MATERIAL FOR THIS EXERCISE:
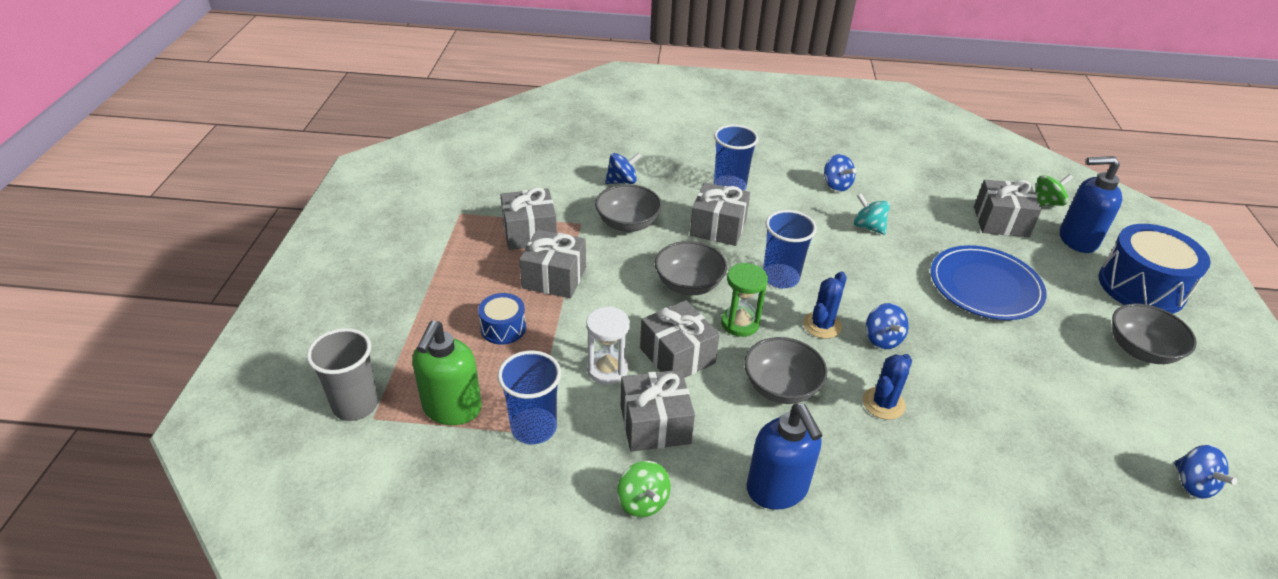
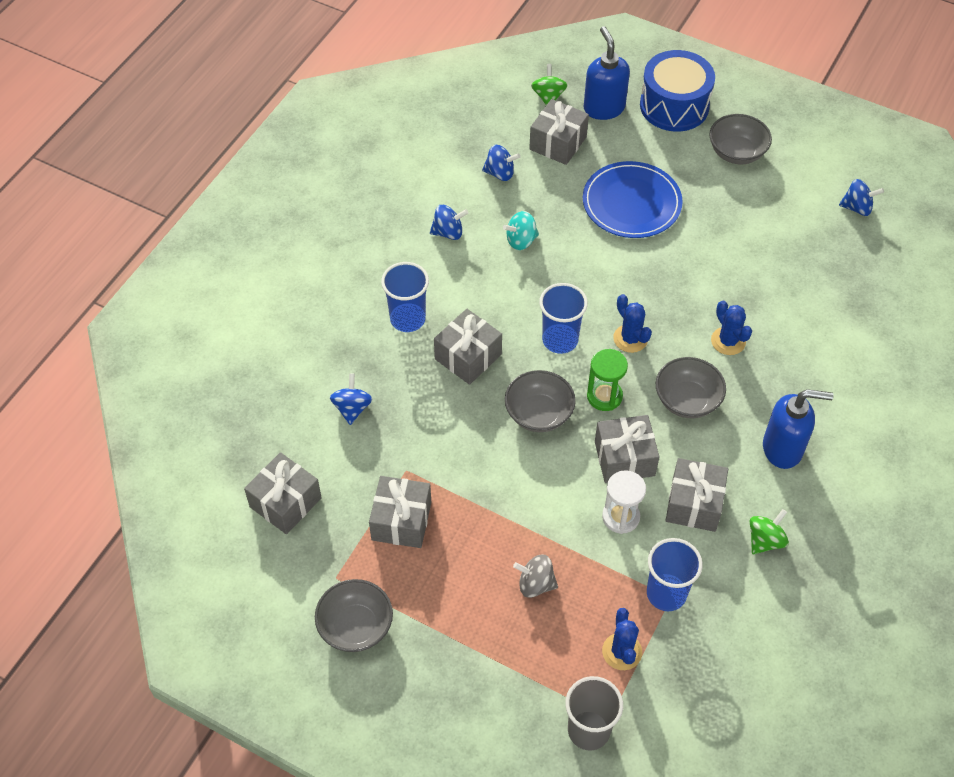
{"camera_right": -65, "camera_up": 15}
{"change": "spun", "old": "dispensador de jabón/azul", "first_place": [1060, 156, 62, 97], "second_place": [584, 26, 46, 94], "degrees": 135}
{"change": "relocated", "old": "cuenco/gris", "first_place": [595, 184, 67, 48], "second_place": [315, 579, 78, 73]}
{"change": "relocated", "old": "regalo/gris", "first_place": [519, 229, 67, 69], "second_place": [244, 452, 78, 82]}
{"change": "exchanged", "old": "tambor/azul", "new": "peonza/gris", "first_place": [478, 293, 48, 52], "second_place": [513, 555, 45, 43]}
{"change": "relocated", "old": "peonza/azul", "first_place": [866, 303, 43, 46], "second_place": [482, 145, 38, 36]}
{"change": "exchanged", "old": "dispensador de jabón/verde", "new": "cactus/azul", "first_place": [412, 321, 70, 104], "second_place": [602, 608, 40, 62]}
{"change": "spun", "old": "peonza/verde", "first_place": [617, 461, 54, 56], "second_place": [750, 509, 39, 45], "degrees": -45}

...

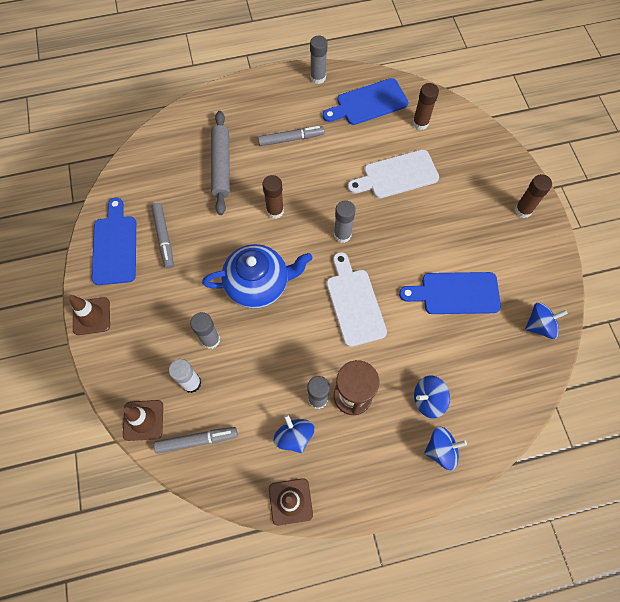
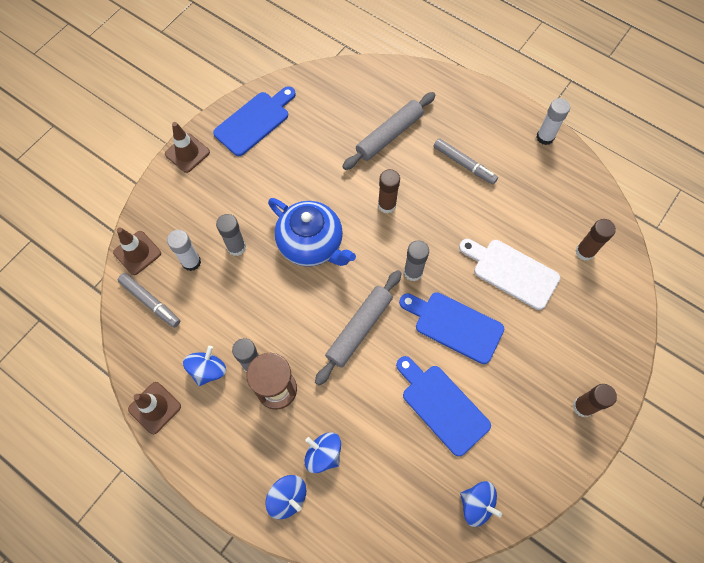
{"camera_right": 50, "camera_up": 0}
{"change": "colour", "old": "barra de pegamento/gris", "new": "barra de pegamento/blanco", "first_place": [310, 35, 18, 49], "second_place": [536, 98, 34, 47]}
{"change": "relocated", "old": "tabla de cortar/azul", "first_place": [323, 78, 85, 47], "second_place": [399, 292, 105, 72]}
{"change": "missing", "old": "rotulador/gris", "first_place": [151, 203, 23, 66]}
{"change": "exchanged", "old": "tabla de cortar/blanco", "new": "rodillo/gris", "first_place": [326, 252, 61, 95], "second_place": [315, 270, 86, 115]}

ABOUT THIS EXERCISE: Check each line above for the string "degrees" and copy every line that has it.

RESULT OF THE TASK:
{"change": "spun", "old": "dispensador de jabón/azul", "first_place": [1060, 156, 62, 97], "second_place": [584, 26, 46, 94], "degrees": 135}
{"change": "spun", "old": "peonza/verde", "first_place": [617, 461, 54, 56], "second_place": [750, 509, 39, 45], "degrees": -45}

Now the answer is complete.